Exercise details ->
The answer is a stretch of the material below, returned exactly: the line containing "camera: 10 degrees right, 0 degrees up", the line containing "replaced: Gabel [türkis]", and all lines between.

Records for processing ->
>>

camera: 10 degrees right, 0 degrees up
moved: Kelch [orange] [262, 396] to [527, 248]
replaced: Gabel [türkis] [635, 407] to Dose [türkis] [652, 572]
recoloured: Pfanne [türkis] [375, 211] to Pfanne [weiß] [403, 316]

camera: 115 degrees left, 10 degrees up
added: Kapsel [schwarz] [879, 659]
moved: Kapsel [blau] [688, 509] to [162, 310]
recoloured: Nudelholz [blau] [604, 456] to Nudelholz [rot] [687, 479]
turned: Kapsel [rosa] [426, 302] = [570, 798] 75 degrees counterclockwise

<<
>>

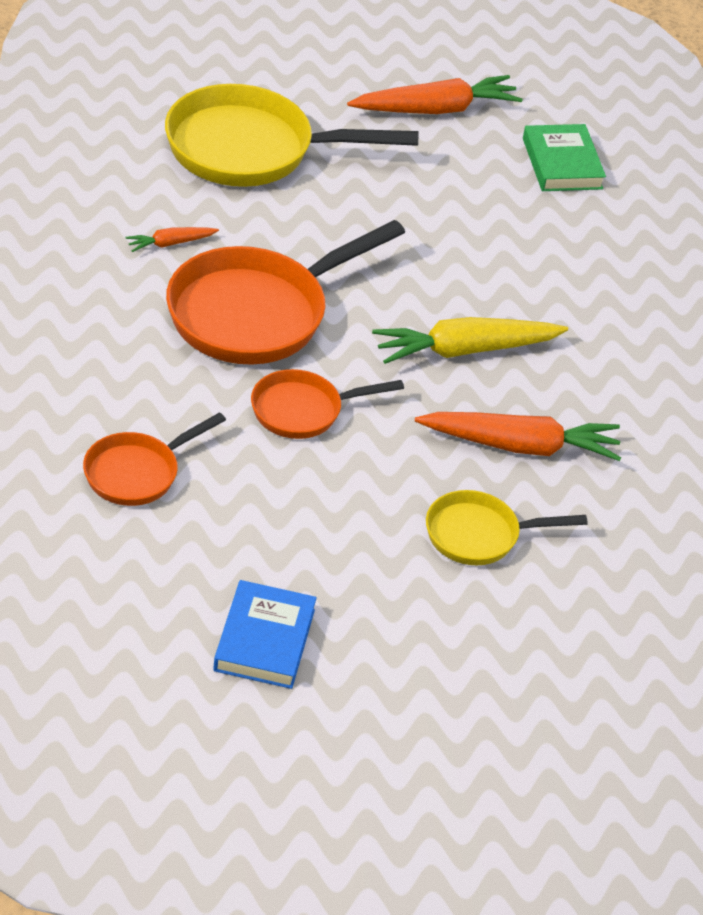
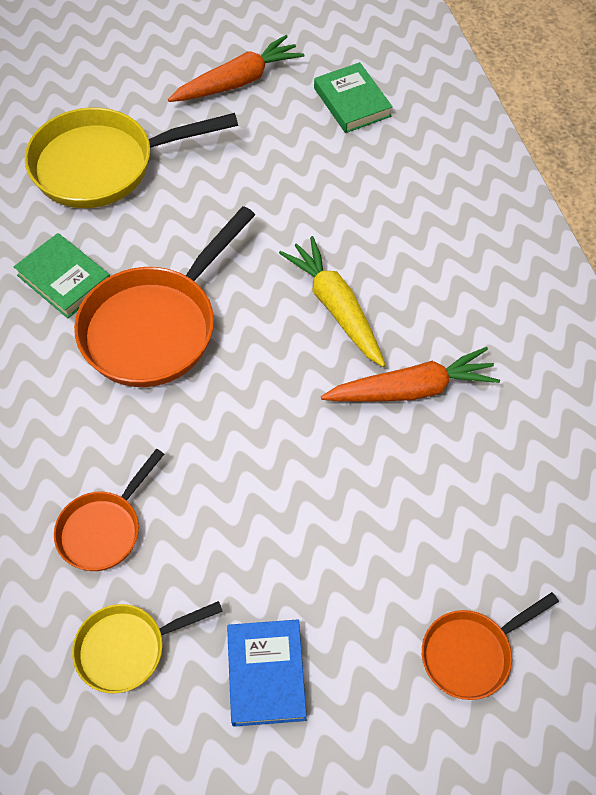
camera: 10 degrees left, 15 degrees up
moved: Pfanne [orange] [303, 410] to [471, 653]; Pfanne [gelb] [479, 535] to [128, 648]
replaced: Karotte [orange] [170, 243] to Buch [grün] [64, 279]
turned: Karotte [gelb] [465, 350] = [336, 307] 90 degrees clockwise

<<

Written response ->
camera: 10 degrees right, 0 degrees up
moved: Kelch [orange] [262, 396] to [527, 248]
replaced: Gabel [türkis] [635, 407] to Dose [türkis] [652, 572]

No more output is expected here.